##### SUPPLIED RECORDS #####
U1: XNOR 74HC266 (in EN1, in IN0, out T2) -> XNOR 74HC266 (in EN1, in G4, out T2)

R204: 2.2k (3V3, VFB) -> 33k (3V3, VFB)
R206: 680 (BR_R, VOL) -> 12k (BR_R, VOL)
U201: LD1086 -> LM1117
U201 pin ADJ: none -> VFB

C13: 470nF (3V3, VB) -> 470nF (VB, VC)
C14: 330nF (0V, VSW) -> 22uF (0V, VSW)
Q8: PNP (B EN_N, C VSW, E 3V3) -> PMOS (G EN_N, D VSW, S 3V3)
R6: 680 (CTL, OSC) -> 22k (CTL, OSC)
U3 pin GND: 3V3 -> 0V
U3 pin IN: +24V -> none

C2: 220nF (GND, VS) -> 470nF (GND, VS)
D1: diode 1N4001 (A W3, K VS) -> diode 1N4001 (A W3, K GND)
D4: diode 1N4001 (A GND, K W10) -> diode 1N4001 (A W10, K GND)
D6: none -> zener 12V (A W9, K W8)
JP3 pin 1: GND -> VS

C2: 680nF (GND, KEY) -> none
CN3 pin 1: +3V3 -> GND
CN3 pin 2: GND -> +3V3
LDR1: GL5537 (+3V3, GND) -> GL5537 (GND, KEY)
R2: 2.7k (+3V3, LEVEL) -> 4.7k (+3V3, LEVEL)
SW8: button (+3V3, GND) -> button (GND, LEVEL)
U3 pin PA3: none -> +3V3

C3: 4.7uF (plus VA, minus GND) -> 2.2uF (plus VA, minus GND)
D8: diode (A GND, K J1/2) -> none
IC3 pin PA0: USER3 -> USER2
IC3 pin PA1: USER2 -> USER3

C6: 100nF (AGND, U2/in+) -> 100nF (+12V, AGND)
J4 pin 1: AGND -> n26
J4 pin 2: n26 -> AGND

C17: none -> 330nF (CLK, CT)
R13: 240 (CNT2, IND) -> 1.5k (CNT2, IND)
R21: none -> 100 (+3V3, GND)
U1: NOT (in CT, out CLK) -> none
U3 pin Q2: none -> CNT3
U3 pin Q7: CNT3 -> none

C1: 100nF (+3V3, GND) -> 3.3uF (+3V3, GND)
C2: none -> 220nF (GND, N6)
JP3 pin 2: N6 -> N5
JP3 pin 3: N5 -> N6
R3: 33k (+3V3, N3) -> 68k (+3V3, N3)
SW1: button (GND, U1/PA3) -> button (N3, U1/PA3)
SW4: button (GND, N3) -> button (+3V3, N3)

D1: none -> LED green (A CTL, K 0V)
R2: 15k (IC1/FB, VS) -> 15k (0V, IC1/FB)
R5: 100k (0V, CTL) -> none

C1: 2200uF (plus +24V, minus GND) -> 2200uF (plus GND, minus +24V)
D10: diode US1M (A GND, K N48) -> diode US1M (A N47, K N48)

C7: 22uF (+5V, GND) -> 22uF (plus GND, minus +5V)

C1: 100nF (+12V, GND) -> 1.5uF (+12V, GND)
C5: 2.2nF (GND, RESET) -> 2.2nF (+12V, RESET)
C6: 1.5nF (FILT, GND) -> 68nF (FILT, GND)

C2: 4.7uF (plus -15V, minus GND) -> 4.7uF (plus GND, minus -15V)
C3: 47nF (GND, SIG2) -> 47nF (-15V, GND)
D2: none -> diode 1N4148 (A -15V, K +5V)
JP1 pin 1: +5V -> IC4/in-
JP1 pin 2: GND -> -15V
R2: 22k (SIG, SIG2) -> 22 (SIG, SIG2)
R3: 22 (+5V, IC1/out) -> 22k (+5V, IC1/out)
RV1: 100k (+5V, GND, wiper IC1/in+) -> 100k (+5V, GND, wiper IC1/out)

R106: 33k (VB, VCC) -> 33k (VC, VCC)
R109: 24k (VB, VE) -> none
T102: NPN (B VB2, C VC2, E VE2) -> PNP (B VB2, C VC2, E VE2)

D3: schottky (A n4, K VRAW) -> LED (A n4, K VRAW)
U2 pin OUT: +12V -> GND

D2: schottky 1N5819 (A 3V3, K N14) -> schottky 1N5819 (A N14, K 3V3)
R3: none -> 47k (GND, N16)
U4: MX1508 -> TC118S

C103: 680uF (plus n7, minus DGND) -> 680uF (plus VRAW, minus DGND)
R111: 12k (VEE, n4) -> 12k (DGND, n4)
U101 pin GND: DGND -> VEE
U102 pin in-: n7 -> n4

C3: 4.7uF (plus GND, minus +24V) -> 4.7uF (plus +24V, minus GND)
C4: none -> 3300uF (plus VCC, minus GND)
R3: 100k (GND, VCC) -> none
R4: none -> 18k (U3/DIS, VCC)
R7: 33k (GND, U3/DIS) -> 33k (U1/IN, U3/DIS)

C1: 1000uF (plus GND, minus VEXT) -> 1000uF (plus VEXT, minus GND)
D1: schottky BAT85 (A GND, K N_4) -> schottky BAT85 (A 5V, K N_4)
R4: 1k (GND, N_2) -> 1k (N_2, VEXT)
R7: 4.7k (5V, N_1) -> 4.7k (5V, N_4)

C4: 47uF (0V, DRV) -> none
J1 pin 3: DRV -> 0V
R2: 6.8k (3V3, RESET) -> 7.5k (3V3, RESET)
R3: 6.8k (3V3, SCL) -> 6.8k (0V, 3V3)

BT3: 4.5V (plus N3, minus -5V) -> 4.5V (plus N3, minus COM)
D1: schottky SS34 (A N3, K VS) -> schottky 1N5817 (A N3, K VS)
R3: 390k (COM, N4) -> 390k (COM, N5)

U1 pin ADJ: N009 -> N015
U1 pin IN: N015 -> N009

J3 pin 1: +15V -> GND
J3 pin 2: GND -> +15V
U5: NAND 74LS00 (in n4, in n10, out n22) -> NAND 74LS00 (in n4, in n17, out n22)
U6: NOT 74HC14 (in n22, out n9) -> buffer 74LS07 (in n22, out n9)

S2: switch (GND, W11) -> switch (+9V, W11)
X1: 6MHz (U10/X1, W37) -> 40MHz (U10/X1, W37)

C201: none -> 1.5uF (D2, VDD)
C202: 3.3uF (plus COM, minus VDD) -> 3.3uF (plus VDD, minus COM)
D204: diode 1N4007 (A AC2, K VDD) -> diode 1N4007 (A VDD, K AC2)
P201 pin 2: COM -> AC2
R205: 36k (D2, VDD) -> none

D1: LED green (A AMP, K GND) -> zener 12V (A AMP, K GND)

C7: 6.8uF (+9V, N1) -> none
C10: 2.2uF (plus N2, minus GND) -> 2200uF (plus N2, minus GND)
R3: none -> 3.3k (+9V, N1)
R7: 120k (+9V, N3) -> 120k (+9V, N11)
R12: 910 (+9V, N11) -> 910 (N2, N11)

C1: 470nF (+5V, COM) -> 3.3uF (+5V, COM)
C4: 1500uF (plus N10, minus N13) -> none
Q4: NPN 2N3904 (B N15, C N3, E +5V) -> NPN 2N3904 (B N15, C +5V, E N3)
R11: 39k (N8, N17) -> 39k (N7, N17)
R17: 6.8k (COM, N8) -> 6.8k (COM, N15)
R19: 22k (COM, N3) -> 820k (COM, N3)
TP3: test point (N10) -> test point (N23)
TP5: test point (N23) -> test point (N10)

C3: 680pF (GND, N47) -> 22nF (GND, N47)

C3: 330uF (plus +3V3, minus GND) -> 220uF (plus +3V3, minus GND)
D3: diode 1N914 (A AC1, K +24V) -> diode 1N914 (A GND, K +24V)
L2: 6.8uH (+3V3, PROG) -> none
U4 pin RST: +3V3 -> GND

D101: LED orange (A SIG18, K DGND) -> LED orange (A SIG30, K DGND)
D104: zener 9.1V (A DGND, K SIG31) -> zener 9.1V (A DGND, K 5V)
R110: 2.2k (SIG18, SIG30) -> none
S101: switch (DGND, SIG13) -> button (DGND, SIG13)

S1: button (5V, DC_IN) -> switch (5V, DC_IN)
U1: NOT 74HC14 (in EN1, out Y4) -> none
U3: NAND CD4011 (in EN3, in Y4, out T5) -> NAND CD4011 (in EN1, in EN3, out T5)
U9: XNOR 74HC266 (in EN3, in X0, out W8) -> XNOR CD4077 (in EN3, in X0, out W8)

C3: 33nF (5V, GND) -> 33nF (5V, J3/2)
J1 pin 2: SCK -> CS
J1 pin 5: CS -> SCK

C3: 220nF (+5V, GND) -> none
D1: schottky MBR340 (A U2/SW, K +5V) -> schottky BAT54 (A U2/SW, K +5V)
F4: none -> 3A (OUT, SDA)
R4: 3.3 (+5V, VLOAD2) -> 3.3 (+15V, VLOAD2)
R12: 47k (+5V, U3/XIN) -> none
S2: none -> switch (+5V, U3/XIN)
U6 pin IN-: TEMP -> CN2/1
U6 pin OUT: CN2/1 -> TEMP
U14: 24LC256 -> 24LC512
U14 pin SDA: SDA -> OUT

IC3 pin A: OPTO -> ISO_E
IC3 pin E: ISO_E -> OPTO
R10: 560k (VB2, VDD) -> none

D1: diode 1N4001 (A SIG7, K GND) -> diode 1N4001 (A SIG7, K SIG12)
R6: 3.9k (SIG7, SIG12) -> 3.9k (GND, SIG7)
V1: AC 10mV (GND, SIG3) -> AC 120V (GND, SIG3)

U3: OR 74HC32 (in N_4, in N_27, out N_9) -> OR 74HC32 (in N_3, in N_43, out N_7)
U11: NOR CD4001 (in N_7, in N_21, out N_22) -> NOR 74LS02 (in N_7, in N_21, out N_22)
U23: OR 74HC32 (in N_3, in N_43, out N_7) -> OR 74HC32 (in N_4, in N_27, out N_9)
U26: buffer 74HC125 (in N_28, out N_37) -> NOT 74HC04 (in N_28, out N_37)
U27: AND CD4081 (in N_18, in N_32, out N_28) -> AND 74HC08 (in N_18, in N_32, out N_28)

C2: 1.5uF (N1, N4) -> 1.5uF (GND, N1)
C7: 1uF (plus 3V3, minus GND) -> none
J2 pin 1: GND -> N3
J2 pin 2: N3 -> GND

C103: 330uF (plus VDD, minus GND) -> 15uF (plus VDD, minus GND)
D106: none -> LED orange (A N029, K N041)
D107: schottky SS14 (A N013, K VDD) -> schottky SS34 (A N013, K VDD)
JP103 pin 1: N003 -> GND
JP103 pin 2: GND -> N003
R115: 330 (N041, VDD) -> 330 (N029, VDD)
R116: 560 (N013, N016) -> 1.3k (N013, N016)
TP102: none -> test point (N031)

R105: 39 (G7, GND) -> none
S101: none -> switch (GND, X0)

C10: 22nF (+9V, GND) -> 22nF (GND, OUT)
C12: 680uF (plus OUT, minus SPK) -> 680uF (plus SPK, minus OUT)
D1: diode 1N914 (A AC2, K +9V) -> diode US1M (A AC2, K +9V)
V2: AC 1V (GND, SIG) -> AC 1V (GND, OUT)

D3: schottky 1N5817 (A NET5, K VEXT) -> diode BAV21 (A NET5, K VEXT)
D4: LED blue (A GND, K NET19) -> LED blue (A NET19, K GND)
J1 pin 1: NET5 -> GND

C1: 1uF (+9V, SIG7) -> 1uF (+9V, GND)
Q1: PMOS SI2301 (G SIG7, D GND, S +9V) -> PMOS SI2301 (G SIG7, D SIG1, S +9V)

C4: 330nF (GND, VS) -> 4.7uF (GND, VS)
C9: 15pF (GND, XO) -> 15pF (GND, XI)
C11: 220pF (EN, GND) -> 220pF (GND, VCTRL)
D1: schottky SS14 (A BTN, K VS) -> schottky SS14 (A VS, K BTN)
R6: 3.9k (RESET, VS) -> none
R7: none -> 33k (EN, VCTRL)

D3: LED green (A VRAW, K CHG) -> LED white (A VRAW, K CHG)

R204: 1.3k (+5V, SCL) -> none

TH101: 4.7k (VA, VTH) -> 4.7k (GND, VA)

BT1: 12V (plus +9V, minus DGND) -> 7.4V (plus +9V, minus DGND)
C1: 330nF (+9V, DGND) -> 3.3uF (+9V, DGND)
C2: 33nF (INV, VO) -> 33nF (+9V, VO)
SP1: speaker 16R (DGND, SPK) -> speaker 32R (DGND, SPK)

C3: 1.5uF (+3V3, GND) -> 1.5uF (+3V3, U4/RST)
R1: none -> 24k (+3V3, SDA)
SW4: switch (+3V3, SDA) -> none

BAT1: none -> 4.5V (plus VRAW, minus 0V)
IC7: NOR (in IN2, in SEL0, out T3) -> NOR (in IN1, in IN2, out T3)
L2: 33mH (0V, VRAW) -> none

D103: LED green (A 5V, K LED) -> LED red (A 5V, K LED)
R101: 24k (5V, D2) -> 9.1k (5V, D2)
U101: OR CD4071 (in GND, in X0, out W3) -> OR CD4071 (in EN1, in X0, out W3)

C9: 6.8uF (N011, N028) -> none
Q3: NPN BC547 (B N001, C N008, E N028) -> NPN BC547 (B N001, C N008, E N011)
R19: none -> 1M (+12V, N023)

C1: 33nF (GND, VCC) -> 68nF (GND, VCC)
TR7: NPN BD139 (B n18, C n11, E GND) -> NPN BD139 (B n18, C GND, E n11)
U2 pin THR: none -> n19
#####
WHAT YOU ARE ASKED TO DO:
For the material above, reproduce exactly the lines from the line with "C11: 220pF (EN, GND) -> 220pF (GND, VCTRL)" to the line with "L2: 33mH (0V, VRAW) -> none", inclusive, and exclude all others.

OUTPUT OF THE TASK:
C11: 220pF (EN, GND) -> 220pF (GND, VCTRL)
D1: schottky SS14 (A BTN, K VS) -> schottky SS14 (A VS, K BTN)
R6: 3.9k (RESET, VS) -> none
R7: none -> 33k (EN, VCTRL)

D3: LED green (A VRAW, K CHG) -> LED white (A VRAW, K CHG)

R204: 1.3k (+5V, SCL) -> none

TH101: 4.7k (VA, VTH) -> 4.7k (GND, VA)

BT1: 12V (plus +9V, minus DGND) -> 7.4V (plus +9V, minus DGND)
C1: 330nF (+9V, DGND) -> 3.3uF (+9V, DGND)
C2: 33nF (INV, VO) -> 33nF (+9V, VO)
SP1: speaker 16R (DGND, SPK) -> speaker 32R (DGND, SPK)

C3: 1.5uF (+3V3, GND) -> 1.5uF (+3V3, U4/RST)
R1: none -> 24k (+3V3, SDA)
SW4: switch (+3V3, SDA) -> none

BAT1: none -> 4.5V (plus VRAW, minus 0V)
IC7: NOR (in IN2, in SEL0, out T3) -> NOR (in IN1, in IN2, out T3)
L2: 33mH (0V, VRAW) -> none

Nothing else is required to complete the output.